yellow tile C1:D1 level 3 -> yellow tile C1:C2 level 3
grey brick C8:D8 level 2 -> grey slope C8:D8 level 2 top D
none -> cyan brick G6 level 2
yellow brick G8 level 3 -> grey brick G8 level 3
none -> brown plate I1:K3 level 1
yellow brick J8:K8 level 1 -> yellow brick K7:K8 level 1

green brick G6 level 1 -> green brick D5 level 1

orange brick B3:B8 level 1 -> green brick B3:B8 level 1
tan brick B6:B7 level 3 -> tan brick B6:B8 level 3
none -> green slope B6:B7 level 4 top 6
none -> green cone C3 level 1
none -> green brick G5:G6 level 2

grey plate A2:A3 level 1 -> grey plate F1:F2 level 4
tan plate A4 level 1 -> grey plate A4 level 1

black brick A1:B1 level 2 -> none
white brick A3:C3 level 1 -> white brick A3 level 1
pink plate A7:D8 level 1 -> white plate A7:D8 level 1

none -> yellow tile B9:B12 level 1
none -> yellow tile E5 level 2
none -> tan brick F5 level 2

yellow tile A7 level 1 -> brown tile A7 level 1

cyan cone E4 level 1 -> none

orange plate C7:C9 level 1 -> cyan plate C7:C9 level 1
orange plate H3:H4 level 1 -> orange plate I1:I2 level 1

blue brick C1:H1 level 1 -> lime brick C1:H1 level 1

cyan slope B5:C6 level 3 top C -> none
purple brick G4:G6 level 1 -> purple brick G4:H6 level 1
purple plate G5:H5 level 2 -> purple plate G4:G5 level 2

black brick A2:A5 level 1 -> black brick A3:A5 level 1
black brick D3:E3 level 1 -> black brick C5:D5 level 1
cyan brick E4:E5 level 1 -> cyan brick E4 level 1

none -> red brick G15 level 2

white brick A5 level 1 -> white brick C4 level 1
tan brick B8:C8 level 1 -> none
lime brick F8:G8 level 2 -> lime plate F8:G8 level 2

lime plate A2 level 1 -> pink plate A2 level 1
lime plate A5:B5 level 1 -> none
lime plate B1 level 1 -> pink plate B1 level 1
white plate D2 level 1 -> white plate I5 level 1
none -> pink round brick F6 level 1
++++++
- PROBLEM REQUIREMENTS:
Write a verbatim copy of the listing above.

- TASK RESULT:
yellow tile C1:D1 level 3 -> yellow tile C1:C2 level 3
grey brick C8:D8 level 2 -> grey slope C8:D8 level 2 top D
none -> cyan brick G6 level 2
yellow brick G8 level 3 -> grey brick G8 level 3
none -> brown plate I1:K3 level 1
yellow brick J8:K8 level 1 -> yellow brick K7:K8 level 1

green brick G6 level 1 -> green brick D5 level 1

orange brick B3:B8 level 1 -> green brick B3:B8 level 1
tan brick B6:B7 level 3 -> tan brick B6:B8 level 3
none -> green slope B6:B7 level 4 top 6
none -> green cone C3 level 1
none -> green brick G5:G6 level 2

grey plate A2:A3 level 1 -> grey plate F1:F2 level 4
tan plate A4 level 1 -> grey plate A4 level 1

black brick A1:B1 level 2 -> none
white brick A3:C3 level 1 -> white brick A3 level 1
pink plate A7:D8 level 1 -> white plate A7:D8 level 1

none -> yellow tile B9:B12 level 1
none -> yellow tile E5 level 2
none -> tan brick F5 level 2

yellow tile A7 level 1 -> brown tile A7 level 1

cyan cone E4 level 1 -> none

orange plate C7:C9 level 1 -> cyan plate C7:C9 level 1
orange plate H3:H4 level 1 -> orange plate I1:I2 level 1

blue brick C1:H1 level 1 -> lime brick C1:H1 level 1

cyan slope B5:C6 level 3 top C -> none
purple brick G4:G6 level 1 -> purple brick G4:H6 level 1
purple plate G5:H5 level 2 -> purple plate G4:G5 level 2

black brick A2:A5 level 1 -> black brick A3:A5 level 1
black brick D3:E3 level 1 -> black brick C5:D5 level 1
cyan brick E4:E5 level 1 -> cyan brick E4 level 1

none -> red brick G15 level 2

white brick A5 level 1 -> white brick C4 level 1
tan brick B8:C8 level 1 -> none
lime brick F8:G8 level 2 -> lime plate F8:G8 level 2

lime plate A2 level 1 -> pink plate A2 level 1
lime plate A5:B5 level 1 -> none
lime plate B1 level 1 -> pink plate B1 level 1
white plate D2 level 1 -> white plate I5 level 1
none -> pink round brick F6 level 1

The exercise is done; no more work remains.